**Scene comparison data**
-- Opening Marker --

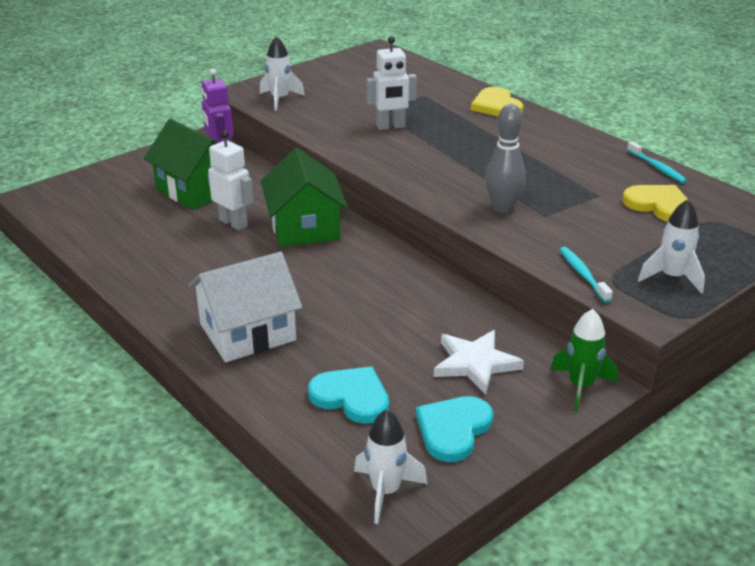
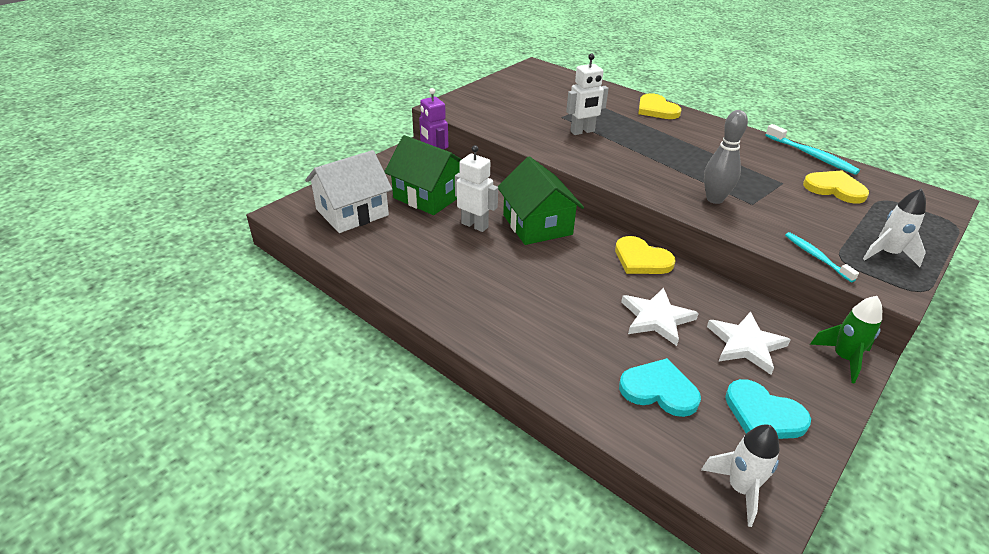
camera: 10 degrees left, 5 degrees up
(248, 332) = (536, 332): white house -> white house (352, 212)
(280, 99) = (478, 112): white rocket -> none
(388, 330) = (656, 318): none -> white star
(405, 270) = (641, 259): none -> yellow heart
(453, 429) = (763, 414): turquoise heart -> turquoise heart turned 75 degrees counterclockwise
(657, 167) = (811, 155): turquoise toothbrush -> turquoise toothbrush, size x1.50

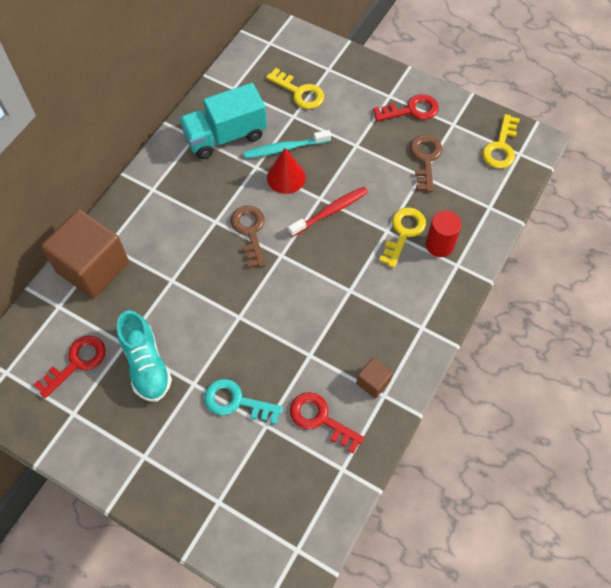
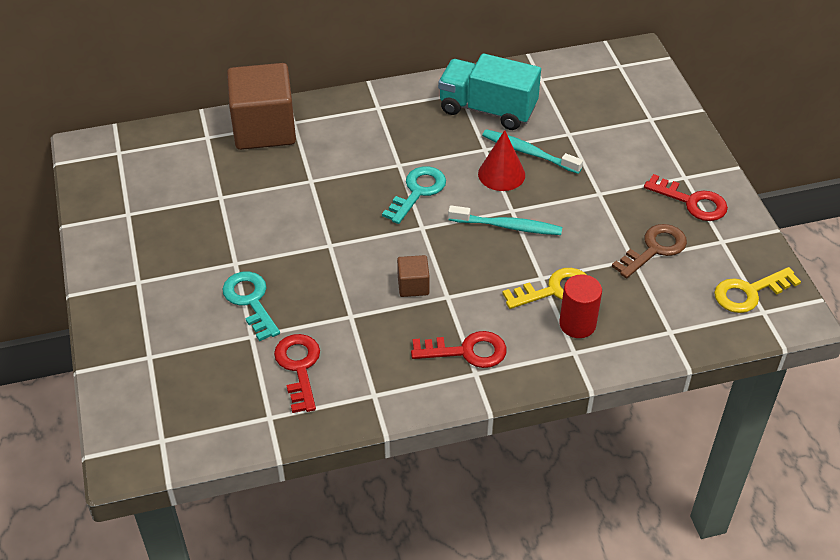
camera: 45 degrees right, 15 degrees down
(77, 362) = (172, 183): red key -> red key (467, 351)
(146, 364) = (218, 223): turquoise shoe -> none
(250, 231) = (418, 191): brown key -> turquoise key
(299, 92) = (598, 120): yellow key -> none
(330, 211) = (507, 226): red toothbrush -> turquoise toothbrush
(373, 382) = (377, 378): brown cube -> brown cube (413, 285)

-- Closing Marker --

**Problem description**
Each line containing the word "turquoise" needs to be copied from the data above.

**Worked solution**
(453, 429) = (763, 414): turquoise heart -> turquoise heart turned 75 degrees counterclockwise
(657, 167) = (811, 155): turquoise toothbrush -> turquoise toothbrush, size x1.50
(146, 364) = (218, 223): turquoise shoe -> none
(250, 231) = (418, 191): brown key -> turquoise key
(330, 211) = (507, 226): red toothbrush -> turquoise toothbrush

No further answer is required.